Given information:
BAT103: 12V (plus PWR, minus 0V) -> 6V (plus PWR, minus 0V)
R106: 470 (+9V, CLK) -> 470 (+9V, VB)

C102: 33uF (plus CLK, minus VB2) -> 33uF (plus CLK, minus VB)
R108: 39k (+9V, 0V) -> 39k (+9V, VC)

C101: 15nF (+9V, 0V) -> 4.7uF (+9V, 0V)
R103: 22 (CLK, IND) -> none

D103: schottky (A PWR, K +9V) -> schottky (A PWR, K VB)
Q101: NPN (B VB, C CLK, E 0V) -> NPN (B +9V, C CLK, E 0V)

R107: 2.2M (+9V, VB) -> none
---
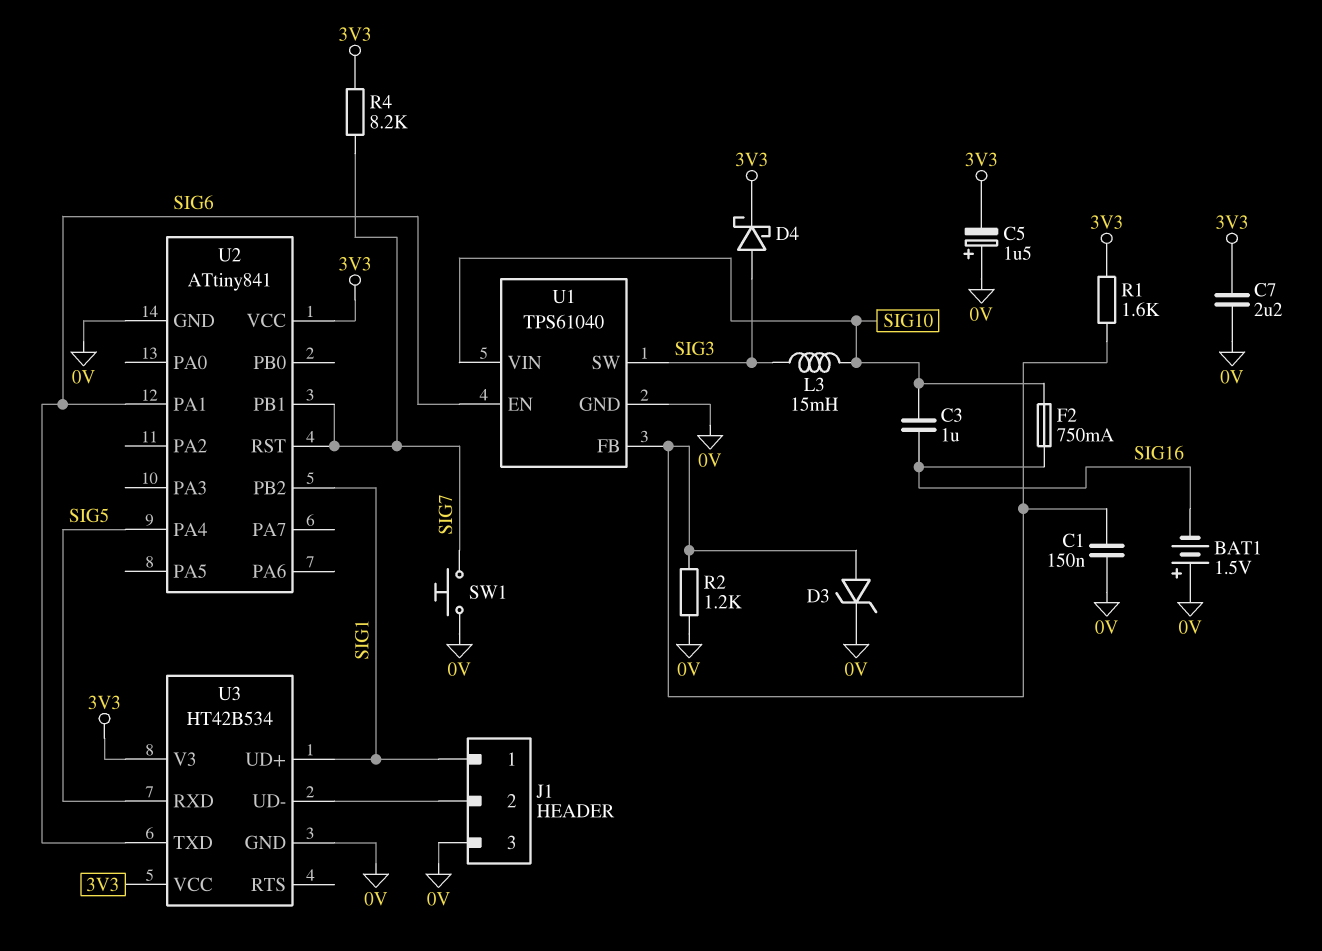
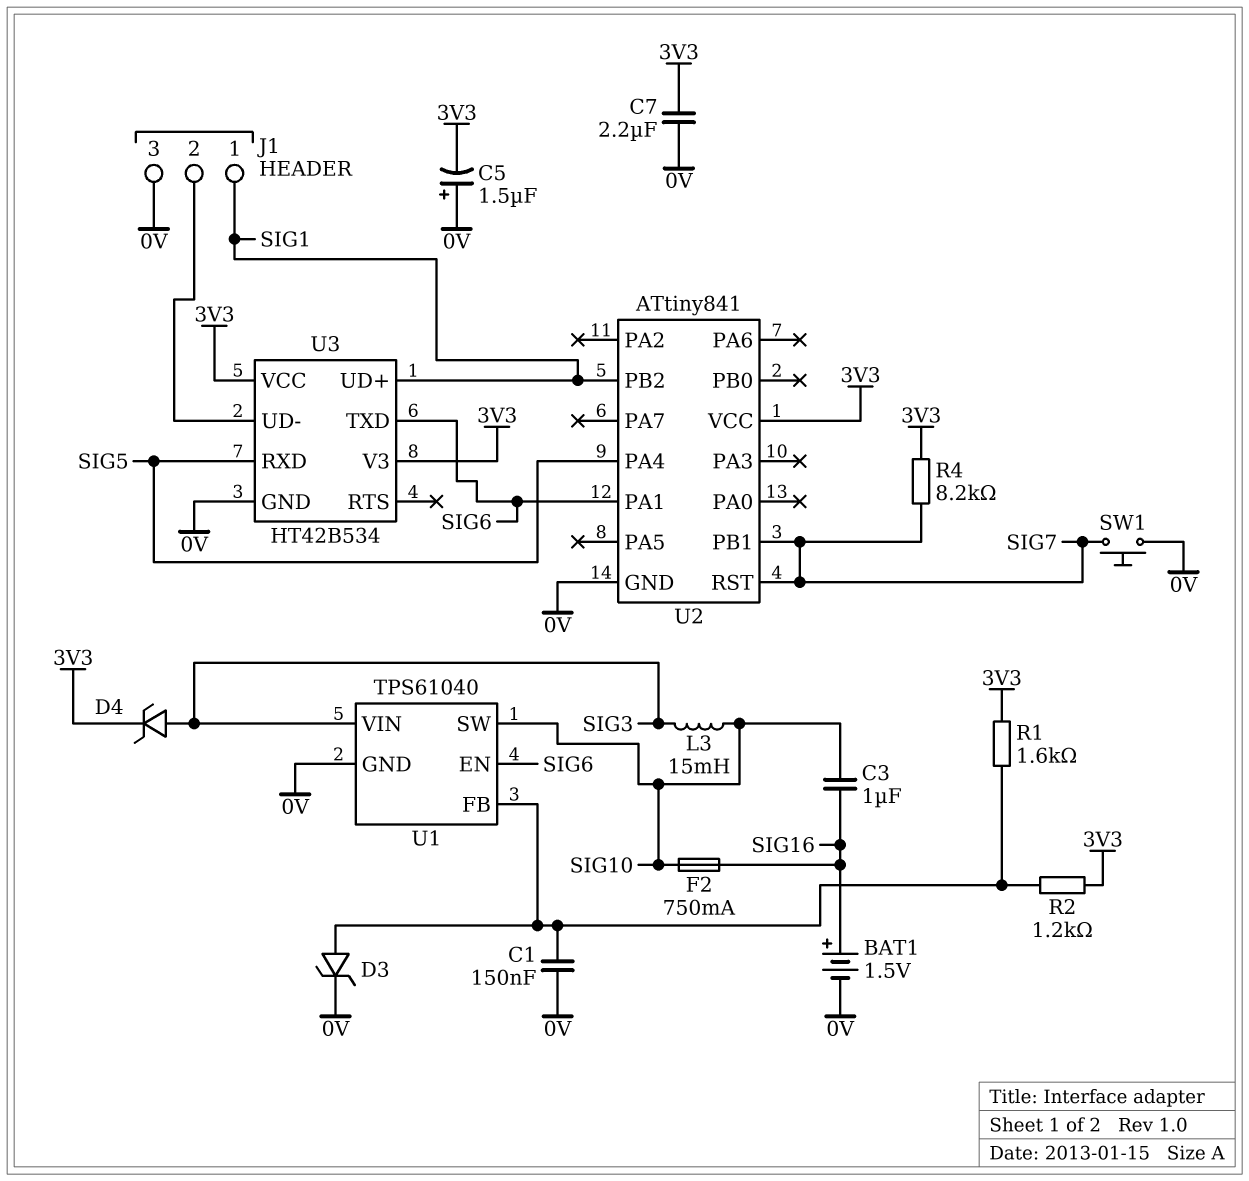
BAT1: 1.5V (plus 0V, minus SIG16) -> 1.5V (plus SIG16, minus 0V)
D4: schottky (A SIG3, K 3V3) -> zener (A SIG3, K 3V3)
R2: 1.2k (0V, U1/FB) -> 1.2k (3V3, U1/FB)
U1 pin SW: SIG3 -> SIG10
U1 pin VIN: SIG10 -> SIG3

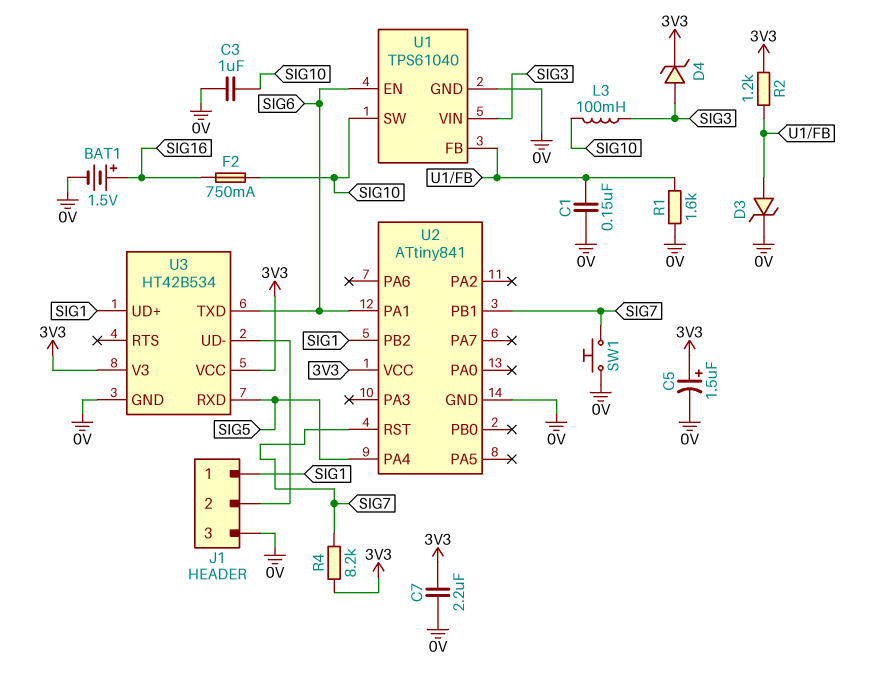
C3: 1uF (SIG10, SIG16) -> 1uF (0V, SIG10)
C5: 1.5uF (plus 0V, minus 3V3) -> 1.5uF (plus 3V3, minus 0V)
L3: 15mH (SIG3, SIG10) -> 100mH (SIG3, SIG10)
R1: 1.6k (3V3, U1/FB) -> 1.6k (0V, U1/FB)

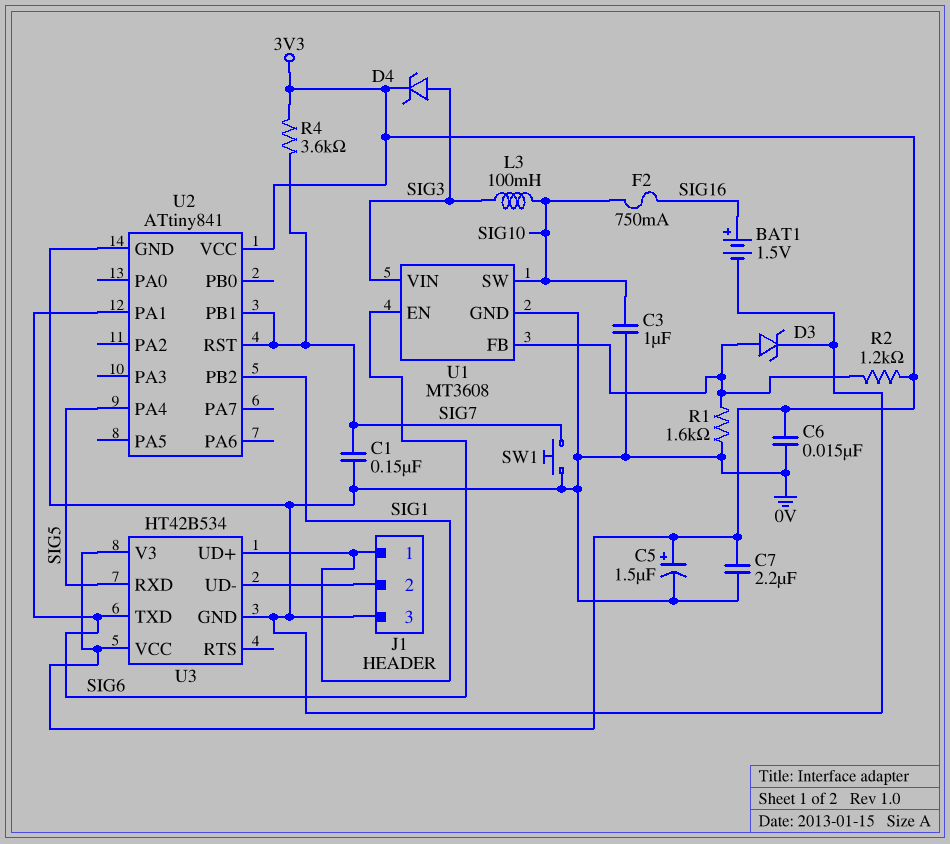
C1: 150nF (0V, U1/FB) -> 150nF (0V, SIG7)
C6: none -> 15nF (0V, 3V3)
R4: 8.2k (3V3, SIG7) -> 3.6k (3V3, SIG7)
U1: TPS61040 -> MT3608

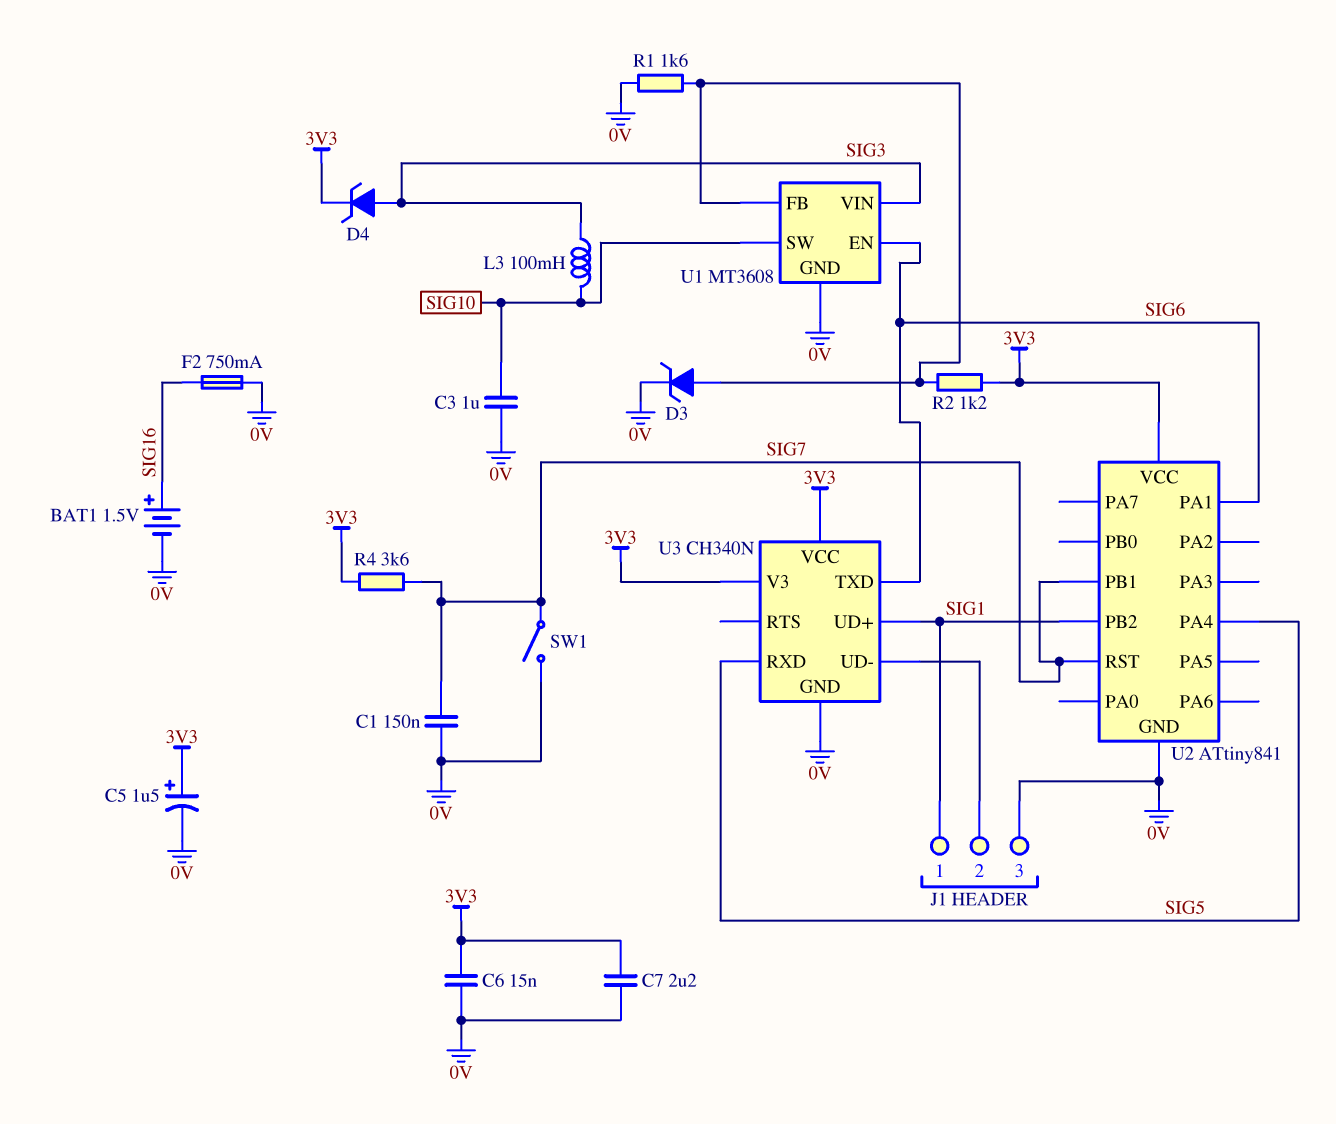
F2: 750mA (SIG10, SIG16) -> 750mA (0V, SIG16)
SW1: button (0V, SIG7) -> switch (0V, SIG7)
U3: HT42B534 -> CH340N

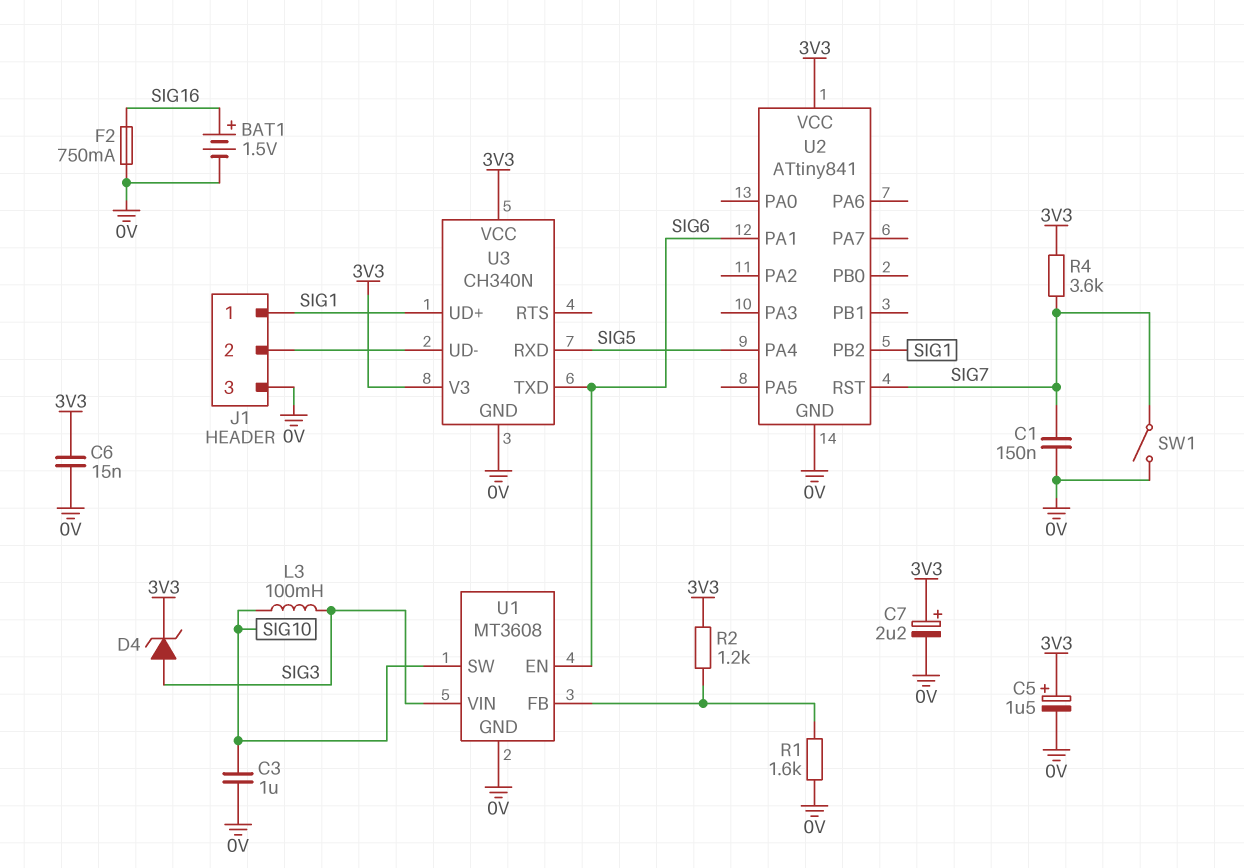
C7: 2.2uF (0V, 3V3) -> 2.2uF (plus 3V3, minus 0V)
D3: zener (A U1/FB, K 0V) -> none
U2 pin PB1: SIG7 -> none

Work task: Out of the records above, set down only the lines from the one that contains "U1: TPS61040 -> MT3608" through the one that contains "U2 pin PB1: SIG7 -> none", unchanged and without the pictures.

Task solution:
U1: TPS61040 -> MT3608

F2: 750mA (SIG10, SIG16) -> 750mA (0V, SIG16)
SW1: button (0V, SIG7) -> switch (0V, SIG7)
U3: HT42B534 -> CH340N

C7: 2.2uF (0V, 3V3) -> 2.2uF (plus 3V3, minus 0V)
D3: zener (A U1/FB, K 0V) -> none
U2 pin PB1: SIG7 -> none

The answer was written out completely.